Work instructions >> Below is a listing. Quote from it, exactly, the lines from the one containing "The red_capsule at" down to the one containing "The pink_strawberry at", both ends included, and nothing else.

Data for this exercise >>
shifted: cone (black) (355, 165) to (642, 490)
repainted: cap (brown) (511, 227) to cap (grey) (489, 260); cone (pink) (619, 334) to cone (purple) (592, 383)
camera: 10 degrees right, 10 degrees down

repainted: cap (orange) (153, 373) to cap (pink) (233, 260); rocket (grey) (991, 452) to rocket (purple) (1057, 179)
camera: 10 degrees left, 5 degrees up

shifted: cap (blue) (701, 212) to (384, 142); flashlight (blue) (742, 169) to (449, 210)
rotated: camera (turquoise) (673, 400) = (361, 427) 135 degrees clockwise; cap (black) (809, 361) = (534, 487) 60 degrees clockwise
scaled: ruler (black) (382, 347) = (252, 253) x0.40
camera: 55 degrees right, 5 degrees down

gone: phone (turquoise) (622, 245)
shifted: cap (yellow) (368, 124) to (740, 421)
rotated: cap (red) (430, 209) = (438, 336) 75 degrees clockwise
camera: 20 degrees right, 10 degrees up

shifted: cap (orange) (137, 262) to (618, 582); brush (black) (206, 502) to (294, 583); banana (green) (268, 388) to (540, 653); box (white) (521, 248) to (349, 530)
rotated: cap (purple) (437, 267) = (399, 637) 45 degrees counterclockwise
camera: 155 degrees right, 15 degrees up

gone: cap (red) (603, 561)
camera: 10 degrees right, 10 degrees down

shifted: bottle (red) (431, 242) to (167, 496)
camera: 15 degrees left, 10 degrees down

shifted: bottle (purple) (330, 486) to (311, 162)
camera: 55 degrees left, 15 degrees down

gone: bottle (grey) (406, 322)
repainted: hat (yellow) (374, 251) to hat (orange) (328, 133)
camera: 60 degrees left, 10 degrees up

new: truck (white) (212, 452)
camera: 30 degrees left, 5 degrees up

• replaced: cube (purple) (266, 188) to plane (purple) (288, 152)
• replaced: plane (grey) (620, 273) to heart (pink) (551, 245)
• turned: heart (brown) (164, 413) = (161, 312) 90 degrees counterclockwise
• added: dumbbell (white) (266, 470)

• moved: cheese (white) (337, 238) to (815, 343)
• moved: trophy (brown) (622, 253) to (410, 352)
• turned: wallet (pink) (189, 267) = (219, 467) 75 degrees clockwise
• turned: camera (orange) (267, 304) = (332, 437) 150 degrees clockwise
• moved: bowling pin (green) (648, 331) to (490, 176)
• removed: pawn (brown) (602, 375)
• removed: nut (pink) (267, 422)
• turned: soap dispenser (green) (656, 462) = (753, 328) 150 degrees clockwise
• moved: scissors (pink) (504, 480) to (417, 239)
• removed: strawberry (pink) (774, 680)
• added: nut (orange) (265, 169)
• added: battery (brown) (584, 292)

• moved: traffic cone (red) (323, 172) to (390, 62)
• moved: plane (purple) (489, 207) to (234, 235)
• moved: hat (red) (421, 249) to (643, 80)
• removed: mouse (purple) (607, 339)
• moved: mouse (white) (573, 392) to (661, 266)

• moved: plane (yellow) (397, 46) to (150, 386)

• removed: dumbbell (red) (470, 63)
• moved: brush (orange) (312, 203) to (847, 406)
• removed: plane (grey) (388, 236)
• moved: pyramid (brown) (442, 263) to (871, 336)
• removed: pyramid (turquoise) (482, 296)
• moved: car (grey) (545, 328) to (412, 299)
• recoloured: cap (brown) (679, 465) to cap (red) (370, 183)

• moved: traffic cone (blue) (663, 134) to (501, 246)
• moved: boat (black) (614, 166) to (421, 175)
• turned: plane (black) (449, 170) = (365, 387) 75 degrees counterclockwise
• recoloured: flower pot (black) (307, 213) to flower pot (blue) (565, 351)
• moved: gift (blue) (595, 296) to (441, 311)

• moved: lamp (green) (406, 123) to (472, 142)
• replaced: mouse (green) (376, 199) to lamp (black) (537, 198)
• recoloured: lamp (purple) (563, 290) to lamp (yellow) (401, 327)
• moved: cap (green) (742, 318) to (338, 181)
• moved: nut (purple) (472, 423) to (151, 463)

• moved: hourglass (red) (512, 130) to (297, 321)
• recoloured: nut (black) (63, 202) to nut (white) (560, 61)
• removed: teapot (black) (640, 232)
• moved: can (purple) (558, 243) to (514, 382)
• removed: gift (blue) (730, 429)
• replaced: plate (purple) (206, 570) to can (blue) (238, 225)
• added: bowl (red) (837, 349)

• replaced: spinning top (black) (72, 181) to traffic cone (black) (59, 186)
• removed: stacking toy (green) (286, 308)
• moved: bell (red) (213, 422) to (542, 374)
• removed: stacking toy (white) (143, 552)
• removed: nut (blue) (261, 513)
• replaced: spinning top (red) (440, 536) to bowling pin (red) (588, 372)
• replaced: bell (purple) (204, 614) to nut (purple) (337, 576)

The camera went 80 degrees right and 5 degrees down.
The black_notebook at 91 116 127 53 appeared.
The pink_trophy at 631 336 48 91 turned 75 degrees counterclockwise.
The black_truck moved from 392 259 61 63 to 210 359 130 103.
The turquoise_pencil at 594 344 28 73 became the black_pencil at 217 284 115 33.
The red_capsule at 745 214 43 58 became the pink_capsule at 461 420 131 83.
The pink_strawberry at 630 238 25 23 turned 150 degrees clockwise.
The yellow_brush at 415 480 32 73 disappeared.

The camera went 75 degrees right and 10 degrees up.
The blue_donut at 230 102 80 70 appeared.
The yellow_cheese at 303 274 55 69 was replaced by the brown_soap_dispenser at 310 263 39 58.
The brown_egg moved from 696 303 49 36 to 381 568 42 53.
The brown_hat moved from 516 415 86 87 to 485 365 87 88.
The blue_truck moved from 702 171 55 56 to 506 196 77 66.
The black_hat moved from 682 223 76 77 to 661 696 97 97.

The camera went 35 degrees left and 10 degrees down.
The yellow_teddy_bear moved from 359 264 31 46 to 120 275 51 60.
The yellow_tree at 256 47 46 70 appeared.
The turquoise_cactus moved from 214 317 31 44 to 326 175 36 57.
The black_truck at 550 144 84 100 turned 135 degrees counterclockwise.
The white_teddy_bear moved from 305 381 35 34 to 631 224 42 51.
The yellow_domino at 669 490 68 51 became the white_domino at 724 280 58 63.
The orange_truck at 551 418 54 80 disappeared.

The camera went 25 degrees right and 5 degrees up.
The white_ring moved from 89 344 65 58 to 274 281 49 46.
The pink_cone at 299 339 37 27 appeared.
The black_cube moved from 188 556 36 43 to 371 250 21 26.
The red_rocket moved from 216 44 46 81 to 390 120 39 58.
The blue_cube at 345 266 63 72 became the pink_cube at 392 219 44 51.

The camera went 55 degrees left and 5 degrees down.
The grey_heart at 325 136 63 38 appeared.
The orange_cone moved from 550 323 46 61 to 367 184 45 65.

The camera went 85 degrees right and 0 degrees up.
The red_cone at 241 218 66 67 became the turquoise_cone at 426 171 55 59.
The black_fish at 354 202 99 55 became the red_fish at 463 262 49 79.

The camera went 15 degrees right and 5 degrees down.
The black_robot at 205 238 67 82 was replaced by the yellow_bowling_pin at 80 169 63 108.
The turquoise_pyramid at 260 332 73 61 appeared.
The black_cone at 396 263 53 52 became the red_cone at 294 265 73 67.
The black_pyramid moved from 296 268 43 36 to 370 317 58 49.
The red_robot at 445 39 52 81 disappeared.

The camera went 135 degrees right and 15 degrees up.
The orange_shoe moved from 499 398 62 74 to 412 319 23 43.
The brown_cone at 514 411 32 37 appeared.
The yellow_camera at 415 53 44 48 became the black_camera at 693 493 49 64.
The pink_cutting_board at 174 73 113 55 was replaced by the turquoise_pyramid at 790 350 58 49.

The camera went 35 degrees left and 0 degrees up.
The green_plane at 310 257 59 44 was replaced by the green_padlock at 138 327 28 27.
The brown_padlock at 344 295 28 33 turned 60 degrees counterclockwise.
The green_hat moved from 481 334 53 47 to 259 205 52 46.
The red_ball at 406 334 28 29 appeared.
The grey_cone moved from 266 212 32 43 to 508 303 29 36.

Answer box >>
The red_capsule at 745 214 43 58 became the pink_capsule at 461 420 131 83.
The pink_strawberry at 630 238 25 23 turned 150 degrees clockwise.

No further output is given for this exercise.